Directions for this task: Count the lines below that contain the string "kern". Reply with the number alone.

Some records
>>>>
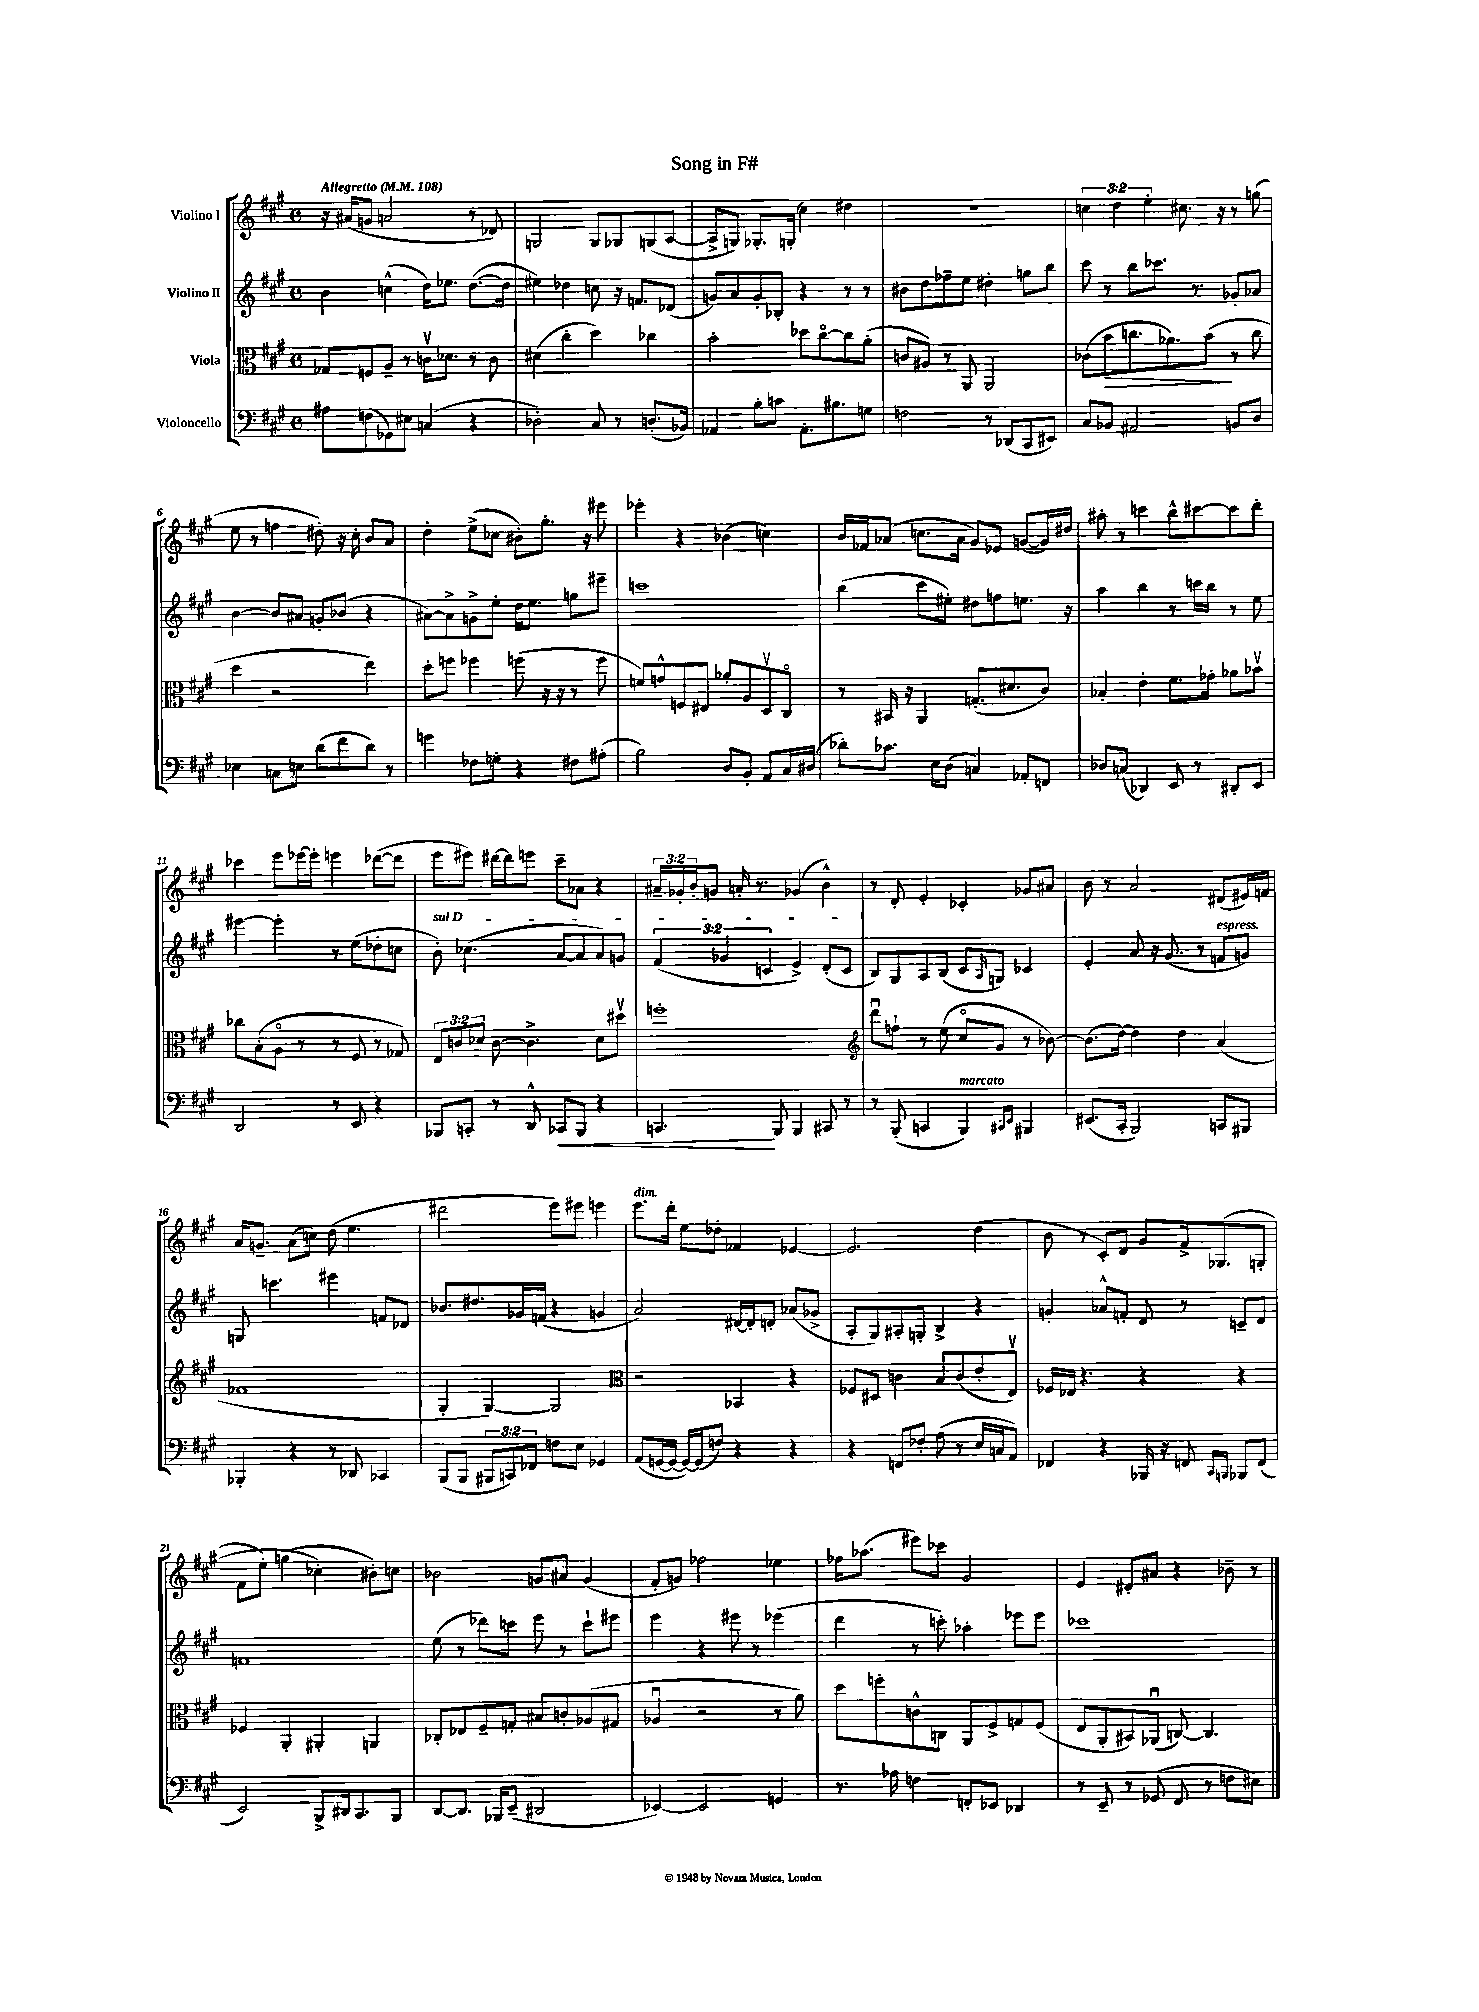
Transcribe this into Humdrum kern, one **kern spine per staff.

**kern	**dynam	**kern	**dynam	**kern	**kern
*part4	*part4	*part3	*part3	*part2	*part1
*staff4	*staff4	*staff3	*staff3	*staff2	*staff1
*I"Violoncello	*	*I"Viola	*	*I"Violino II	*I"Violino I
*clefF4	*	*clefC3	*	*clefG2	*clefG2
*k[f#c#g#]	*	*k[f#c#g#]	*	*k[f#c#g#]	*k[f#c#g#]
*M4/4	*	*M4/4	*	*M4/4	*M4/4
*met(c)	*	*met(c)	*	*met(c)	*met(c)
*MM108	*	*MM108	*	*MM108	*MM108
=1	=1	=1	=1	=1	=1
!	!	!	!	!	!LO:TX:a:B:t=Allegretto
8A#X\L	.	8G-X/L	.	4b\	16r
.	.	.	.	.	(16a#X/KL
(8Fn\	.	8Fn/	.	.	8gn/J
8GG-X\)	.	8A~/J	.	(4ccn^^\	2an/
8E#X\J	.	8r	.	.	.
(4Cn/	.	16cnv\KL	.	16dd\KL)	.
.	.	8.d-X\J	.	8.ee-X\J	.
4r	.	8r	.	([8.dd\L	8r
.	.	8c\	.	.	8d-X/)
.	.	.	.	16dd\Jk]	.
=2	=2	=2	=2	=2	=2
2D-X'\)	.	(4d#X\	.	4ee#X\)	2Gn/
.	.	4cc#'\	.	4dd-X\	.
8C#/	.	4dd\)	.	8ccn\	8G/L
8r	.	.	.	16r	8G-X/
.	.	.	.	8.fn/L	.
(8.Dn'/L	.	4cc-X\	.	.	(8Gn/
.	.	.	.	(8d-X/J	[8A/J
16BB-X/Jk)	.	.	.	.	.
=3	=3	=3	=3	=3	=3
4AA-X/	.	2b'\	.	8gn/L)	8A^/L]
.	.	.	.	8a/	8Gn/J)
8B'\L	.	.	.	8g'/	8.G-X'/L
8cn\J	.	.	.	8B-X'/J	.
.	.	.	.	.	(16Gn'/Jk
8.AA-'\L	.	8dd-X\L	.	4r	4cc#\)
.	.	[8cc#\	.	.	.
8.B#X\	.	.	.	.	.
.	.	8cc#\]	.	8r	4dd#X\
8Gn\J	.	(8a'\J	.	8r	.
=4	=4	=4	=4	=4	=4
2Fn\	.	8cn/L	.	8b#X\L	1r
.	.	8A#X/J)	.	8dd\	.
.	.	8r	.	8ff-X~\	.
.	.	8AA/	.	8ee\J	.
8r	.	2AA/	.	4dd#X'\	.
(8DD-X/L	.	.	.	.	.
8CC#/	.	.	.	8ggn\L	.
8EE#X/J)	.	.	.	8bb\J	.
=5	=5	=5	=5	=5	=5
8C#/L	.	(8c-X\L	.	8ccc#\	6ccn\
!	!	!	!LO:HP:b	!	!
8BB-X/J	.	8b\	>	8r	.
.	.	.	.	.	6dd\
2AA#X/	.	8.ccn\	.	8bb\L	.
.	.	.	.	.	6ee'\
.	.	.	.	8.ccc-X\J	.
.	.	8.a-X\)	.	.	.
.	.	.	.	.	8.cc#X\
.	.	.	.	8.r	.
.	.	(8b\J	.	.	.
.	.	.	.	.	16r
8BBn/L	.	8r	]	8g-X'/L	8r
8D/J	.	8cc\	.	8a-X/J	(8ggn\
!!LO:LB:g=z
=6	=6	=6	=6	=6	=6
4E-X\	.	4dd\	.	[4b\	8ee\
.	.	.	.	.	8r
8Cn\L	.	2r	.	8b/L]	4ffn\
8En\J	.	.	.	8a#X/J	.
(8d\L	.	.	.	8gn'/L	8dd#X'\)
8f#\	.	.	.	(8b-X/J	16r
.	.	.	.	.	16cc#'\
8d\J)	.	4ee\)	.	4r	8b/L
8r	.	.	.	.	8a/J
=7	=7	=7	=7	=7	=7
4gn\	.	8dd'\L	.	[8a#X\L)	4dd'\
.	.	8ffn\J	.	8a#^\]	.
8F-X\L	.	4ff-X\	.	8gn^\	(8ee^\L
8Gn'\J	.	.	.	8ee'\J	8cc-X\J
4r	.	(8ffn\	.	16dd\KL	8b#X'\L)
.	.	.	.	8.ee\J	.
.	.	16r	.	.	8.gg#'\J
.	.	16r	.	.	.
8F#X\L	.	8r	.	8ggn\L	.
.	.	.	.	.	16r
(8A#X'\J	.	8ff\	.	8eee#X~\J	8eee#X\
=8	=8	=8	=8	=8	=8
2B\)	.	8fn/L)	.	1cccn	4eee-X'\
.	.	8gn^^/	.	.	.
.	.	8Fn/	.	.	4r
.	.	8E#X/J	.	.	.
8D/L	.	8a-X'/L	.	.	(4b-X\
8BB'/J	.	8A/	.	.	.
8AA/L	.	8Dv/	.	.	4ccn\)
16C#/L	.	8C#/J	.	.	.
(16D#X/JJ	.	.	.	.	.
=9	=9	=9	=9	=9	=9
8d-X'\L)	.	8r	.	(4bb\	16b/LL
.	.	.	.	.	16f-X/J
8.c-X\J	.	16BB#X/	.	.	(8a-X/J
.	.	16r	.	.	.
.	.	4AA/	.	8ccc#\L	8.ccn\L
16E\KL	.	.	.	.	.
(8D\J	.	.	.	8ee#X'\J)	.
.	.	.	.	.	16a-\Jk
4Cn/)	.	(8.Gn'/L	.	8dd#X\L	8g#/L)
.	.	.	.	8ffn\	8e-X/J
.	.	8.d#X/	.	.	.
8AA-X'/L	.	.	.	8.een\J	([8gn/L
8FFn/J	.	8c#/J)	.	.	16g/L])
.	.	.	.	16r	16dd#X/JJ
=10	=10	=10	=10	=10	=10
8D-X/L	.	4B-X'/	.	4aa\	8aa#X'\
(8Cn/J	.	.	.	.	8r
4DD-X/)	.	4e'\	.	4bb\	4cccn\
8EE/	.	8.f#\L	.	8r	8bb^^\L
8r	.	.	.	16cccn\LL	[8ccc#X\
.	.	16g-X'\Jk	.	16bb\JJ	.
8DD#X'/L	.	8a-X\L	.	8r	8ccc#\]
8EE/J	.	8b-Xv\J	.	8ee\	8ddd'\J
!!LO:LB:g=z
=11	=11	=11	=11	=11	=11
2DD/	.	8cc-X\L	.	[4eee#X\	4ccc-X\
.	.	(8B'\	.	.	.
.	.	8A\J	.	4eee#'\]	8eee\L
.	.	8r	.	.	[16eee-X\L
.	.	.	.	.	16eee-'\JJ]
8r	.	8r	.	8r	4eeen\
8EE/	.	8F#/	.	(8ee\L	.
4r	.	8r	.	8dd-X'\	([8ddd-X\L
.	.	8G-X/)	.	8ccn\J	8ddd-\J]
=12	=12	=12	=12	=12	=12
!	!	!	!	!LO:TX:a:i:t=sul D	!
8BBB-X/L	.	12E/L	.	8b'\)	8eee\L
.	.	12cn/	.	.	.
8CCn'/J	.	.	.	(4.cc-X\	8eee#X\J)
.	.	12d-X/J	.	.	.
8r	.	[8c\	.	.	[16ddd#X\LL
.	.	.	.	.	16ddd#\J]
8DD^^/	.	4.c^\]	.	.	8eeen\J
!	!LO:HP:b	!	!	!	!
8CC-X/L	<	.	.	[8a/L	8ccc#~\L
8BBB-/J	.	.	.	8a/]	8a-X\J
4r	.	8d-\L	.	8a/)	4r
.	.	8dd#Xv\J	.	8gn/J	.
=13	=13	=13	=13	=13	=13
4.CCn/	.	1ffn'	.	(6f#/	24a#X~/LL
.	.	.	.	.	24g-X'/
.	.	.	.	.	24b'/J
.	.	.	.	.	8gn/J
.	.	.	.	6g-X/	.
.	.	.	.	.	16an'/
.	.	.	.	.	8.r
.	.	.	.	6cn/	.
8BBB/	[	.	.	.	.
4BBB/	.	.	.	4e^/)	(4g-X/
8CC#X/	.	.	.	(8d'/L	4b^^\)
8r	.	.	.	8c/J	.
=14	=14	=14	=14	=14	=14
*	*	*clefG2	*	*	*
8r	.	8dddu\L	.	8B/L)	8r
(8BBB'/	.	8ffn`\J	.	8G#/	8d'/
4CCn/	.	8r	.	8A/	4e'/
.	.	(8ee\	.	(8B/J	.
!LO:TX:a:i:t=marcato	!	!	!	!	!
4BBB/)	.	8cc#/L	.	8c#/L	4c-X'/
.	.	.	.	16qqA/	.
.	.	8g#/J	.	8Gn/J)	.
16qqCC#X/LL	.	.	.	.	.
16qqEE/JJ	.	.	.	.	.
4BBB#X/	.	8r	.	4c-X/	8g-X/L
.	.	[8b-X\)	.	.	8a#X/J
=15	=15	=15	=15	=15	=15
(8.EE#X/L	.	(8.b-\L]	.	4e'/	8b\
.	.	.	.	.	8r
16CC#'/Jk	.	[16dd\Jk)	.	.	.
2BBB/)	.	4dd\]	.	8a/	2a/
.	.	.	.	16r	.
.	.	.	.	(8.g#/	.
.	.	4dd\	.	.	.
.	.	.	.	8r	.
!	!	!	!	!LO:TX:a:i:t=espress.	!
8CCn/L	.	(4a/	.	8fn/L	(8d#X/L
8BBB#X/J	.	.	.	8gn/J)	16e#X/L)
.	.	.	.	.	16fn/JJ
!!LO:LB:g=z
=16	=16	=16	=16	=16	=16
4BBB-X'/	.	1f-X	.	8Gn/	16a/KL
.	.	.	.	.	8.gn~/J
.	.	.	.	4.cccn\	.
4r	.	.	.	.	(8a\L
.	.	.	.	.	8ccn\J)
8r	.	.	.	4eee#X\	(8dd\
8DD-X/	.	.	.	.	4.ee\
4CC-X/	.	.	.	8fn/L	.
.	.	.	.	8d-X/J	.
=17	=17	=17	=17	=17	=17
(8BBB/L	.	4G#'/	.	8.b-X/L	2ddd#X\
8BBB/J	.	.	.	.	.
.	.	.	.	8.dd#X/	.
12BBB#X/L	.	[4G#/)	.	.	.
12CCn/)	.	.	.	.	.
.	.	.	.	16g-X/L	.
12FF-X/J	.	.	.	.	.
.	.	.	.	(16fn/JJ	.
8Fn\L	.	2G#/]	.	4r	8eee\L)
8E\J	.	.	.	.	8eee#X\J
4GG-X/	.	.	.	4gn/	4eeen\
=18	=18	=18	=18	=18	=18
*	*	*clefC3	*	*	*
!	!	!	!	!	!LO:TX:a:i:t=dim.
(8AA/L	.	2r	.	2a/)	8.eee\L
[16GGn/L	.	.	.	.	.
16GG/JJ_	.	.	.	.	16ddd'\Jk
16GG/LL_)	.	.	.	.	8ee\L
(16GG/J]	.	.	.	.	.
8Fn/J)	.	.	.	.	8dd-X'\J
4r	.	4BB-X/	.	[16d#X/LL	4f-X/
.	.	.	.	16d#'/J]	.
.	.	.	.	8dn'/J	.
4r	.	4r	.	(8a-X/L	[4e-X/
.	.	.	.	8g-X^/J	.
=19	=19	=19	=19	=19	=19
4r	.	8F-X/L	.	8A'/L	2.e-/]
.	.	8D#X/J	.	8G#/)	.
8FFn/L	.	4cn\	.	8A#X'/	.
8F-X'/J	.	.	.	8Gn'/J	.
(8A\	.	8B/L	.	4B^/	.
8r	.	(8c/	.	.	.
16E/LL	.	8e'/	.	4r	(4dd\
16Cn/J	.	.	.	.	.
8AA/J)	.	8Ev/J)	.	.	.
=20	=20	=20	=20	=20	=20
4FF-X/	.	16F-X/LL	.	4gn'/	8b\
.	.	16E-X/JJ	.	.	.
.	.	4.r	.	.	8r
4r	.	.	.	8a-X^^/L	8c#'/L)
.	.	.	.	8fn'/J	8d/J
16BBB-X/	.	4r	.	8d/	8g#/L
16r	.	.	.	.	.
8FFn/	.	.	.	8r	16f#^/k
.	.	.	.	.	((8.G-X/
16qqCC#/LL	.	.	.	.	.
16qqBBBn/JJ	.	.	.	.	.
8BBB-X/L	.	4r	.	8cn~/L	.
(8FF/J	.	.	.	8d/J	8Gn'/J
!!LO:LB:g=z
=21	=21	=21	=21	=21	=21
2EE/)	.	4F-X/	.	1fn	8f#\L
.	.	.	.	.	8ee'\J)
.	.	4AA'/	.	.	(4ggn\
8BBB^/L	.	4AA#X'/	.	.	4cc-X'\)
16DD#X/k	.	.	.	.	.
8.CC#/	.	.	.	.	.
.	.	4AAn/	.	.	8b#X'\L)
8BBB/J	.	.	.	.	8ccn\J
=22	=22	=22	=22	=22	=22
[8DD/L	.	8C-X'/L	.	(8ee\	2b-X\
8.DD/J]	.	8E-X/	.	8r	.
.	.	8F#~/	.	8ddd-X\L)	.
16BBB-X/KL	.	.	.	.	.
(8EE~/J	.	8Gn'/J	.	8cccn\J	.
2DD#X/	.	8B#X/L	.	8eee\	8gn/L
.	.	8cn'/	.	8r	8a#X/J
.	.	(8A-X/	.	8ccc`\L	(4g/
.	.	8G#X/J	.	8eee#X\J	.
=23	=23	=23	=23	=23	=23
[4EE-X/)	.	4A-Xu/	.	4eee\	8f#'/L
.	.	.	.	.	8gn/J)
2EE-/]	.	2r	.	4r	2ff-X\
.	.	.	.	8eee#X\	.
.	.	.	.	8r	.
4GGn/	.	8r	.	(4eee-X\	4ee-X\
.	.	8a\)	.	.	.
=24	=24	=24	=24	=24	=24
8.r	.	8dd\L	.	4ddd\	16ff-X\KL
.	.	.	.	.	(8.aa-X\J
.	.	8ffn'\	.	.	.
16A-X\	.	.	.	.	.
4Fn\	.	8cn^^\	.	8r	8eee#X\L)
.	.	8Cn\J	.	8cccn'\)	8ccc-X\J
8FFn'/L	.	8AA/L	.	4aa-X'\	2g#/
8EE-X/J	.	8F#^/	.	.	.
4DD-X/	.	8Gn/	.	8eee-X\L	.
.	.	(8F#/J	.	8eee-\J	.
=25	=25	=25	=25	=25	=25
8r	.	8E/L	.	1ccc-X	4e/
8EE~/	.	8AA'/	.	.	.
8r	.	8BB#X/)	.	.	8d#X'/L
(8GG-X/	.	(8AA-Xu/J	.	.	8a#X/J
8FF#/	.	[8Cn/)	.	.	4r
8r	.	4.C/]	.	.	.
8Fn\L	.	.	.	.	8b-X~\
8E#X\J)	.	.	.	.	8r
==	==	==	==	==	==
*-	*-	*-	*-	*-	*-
<<<<
Task result: 2